- WHAT THIS TASK INVOLVES:
Some entries follow. Reproduce exactly the lines starting at the one with "L203: none -> 10mH (GND, n20)" and stopping after the one with "R12: none -> 18k (AOUT, TICK)".

- PROVIDED RECORDS:
▼▼▼

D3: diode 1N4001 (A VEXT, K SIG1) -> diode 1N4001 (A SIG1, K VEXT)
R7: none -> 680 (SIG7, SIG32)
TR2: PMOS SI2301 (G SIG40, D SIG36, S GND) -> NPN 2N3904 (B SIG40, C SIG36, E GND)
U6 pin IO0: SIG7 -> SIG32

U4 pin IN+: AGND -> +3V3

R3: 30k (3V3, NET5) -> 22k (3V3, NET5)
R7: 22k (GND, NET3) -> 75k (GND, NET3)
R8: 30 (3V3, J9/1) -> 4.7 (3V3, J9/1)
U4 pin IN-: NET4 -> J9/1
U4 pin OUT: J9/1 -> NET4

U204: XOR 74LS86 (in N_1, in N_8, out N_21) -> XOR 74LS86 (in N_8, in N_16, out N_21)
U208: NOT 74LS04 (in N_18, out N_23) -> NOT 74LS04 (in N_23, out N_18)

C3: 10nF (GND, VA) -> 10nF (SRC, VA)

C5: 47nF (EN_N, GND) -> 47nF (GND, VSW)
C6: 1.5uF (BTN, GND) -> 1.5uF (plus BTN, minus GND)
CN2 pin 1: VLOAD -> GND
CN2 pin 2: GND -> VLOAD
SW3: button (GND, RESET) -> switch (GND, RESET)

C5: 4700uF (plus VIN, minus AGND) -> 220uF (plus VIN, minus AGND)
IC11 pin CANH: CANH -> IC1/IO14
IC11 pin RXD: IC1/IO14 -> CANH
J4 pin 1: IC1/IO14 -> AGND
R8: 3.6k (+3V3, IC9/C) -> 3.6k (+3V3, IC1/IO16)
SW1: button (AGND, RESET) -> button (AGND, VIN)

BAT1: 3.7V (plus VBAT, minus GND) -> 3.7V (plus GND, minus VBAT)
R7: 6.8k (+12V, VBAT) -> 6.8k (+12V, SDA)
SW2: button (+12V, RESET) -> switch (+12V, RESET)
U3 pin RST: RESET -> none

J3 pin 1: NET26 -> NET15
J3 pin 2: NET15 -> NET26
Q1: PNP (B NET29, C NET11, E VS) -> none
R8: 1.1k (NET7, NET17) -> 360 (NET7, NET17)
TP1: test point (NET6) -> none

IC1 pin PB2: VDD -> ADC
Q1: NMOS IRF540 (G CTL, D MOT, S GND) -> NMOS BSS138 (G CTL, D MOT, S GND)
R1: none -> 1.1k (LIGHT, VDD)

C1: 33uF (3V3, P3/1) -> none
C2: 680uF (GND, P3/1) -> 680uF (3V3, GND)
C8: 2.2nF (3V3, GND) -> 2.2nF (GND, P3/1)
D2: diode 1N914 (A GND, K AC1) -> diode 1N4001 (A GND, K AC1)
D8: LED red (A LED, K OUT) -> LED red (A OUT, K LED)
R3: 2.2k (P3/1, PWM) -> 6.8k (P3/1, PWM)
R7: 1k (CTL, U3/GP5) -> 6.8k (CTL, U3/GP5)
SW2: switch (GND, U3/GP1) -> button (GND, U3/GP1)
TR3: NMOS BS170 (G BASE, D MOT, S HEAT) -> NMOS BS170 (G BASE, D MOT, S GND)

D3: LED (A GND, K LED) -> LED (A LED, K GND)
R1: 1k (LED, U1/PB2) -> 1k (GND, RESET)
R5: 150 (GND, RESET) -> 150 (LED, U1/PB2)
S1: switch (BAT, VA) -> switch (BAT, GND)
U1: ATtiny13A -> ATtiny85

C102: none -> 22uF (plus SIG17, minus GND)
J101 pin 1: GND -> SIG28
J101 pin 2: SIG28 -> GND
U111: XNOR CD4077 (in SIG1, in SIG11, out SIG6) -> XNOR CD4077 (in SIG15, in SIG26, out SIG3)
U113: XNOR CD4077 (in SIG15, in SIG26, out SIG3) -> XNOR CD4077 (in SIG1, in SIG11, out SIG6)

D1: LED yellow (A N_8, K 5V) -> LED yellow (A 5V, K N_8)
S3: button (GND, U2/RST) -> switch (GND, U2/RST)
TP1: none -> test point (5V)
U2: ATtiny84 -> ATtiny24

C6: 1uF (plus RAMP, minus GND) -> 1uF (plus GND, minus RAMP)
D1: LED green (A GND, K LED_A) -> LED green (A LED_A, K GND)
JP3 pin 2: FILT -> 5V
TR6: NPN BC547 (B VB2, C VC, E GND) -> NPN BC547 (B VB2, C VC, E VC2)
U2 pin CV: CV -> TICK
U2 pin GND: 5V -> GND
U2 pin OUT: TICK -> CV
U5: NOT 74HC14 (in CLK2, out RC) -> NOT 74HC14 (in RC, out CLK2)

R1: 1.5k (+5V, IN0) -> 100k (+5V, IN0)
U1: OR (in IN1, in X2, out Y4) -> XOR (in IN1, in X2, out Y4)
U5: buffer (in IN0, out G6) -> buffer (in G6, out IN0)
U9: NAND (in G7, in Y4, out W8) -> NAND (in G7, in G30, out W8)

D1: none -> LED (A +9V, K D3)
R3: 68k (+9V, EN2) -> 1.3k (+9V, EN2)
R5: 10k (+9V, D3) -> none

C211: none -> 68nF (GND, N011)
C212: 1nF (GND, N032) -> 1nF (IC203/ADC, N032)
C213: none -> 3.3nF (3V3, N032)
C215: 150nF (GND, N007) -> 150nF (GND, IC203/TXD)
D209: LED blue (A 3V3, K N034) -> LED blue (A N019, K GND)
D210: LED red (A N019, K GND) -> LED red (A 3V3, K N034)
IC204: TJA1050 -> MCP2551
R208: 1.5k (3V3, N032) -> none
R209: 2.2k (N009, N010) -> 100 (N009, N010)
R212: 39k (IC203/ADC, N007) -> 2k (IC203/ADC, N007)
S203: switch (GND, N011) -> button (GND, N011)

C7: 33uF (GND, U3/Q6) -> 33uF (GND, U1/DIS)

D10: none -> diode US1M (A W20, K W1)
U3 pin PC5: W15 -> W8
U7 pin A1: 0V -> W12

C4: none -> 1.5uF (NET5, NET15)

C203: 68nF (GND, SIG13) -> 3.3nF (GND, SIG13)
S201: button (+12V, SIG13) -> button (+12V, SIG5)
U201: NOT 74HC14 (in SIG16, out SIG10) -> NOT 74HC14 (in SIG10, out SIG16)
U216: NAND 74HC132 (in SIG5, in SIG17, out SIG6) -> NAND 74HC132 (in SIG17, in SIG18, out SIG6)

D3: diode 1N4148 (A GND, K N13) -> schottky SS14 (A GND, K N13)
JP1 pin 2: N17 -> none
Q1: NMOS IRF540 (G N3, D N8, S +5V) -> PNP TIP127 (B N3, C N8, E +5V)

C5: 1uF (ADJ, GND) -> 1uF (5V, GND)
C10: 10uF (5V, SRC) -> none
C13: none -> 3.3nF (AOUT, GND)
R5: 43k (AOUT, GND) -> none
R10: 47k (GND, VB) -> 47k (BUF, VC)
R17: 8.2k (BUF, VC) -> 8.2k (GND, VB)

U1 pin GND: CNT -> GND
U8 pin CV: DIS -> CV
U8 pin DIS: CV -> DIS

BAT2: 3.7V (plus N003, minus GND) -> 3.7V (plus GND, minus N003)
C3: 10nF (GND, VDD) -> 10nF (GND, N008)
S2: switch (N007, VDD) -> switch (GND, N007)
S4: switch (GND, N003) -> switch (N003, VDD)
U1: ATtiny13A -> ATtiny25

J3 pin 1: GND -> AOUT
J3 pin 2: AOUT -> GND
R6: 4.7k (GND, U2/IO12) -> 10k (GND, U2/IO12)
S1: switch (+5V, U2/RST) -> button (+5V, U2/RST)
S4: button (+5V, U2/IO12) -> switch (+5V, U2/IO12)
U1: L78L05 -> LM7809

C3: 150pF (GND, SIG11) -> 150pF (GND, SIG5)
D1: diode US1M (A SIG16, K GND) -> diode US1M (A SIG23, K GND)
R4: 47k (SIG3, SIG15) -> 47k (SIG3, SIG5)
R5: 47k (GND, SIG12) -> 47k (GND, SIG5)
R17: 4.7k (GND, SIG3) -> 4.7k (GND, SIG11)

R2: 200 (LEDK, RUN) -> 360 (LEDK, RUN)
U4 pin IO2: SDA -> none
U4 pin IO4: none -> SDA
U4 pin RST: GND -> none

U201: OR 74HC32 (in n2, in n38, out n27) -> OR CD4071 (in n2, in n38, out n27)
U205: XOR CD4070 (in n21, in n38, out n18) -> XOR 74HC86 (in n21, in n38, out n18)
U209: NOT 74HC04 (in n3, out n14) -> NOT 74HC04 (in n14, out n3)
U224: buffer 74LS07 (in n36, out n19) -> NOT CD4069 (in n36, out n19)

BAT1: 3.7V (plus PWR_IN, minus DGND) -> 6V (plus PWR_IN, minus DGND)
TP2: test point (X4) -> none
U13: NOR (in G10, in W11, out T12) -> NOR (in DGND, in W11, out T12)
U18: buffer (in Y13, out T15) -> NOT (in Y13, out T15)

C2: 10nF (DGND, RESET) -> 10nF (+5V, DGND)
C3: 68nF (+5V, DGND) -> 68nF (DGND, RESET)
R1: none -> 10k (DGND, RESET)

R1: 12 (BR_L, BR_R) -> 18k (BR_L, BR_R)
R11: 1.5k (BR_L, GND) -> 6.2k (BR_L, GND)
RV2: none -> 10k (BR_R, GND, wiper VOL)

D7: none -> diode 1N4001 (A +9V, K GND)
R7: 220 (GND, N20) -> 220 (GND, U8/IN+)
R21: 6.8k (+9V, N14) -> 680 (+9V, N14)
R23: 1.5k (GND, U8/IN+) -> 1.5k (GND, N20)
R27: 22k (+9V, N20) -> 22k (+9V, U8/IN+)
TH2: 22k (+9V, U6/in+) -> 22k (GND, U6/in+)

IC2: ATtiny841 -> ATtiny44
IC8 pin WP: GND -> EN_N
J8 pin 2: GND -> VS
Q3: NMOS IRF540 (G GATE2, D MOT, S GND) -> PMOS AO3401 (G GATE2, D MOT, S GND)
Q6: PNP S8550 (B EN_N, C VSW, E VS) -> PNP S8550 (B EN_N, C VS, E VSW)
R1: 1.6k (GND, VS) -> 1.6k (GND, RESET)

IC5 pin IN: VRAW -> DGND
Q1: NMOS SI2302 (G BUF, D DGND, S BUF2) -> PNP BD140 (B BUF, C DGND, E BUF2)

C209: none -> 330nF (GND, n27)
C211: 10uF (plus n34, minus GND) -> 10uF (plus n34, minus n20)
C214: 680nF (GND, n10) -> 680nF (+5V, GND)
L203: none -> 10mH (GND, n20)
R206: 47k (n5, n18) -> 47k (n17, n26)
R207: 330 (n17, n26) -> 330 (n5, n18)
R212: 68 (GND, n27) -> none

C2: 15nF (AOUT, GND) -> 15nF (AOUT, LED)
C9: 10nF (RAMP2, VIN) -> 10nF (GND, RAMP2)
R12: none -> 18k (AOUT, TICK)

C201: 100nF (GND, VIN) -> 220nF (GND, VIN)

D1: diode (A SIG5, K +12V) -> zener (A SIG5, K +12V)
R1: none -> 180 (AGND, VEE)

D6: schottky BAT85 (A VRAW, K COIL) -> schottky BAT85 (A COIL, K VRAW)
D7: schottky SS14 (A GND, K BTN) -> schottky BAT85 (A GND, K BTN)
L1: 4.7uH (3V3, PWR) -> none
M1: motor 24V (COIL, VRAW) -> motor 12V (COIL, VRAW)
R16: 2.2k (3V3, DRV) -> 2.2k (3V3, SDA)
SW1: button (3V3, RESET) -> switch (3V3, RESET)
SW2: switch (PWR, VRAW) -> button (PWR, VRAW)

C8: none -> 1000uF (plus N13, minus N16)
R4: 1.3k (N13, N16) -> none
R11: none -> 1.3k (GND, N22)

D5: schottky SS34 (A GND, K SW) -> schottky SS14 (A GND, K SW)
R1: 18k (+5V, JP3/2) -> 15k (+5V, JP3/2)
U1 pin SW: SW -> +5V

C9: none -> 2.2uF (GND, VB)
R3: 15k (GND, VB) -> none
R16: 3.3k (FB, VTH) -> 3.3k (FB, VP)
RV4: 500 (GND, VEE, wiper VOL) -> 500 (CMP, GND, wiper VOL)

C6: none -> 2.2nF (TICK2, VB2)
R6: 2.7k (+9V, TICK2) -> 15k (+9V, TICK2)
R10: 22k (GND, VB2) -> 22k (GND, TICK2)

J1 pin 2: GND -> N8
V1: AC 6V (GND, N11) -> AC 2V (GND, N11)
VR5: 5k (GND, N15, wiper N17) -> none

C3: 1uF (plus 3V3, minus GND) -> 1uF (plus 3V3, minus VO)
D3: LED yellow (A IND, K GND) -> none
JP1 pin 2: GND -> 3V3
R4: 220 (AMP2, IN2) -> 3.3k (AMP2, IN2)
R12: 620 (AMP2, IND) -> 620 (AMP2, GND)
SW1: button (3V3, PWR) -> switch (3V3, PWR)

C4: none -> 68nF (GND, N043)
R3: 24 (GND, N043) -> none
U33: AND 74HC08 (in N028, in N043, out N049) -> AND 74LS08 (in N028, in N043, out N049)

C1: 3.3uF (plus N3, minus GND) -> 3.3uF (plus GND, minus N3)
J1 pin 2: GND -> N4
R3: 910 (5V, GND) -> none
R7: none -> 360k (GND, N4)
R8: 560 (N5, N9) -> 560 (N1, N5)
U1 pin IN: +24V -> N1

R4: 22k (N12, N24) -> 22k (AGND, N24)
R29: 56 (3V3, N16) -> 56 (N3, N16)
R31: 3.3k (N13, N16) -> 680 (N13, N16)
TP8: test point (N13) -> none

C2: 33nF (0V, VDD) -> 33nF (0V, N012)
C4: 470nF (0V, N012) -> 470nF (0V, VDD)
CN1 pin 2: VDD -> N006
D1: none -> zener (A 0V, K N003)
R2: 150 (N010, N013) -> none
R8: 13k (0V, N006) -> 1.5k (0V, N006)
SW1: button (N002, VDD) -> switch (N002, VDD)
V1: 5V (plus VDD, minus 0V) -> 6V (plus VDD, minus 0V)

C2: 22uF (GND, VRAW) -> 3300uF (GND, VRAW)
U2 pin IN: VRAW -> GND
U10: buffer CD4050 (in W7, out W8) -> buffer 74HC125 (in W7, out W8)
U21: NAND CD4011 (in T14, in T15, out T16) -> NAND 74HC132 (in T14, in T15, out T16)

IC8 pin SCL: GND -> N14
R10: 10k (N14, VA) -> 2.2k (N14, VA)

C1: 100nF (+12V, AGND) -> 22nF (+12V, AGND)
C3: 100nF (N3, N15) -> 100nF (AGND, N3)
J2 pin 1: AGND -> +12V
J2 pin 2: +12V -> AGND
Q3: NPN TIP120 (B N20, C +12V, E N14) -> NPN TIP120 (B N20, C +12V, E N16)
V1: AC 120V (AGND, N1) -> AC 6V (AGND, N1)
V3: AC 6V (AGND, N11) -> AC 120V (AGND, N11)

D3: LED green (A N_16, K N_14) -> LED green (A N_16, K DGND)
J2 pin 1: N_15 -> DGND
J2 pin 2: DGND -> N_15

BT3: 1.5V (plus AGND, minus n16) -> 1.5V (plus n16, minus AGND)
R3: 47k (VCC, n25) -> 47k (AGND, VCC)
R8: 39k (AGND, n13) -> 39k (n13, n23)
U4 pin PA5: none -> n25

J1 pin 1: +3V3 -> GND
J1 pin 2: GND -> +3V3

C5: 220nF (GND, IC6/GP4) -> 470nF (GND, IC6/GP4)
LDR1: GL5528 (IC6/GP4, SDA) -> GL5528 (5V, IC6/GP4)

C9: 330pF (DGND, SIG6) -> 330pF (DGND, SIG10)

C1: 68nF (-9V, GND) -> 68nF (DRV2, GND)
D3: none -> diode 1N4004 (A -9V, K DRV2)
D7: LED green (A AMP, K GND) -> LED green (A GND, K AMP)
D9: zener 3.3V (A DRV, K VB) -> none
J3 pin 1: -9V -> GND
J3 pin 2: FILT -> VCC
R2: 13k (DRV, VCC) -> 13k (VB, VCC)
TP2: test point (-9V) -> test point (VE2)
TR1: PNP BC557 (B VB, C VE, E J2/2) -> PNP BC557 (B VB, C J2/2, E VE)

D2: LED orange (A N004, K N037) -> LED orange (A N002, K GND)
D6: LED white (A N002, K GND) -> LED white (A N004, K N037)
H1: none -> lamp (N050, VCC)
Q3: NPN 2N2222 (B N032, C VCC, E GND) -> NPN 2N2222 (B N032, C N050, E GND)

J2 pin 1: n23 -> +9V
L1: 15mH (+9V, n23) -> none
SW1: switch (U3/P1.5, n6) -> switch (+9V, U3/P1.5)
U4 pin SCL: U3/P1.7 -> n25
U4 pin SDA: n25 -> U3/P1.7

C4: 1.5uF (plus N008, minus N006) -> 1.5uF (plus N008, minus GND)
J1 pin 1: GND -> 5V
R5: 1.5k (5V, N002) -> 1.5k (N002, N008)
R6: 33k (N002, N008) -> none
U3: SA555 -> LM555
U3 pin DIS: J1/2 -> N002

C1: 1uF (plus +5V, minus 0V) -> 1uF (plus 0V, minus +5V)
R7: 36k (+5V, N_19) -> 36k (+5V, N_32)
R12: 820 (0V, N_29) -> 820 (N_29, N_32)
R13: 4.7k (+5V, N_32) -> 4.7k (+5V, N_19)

▲▲▲

- WRITTEN RESPONSE:
L203: none -> 10mH (GND, n20)
R206: 47k (n5, n18) -> 47k (n17, n26)
R207: 330 (n17, n26) -> 330 (n5, n18)
R212: 68 (GND, n27) -> none

C2: 15nF (AOUT, GND) -> 15nF (AOUT, LED)
C9: 10nF (RAMP2, VIN) -> 10nF (GND, RAMP2)
R12: none -> 18k (AOUT, TICK)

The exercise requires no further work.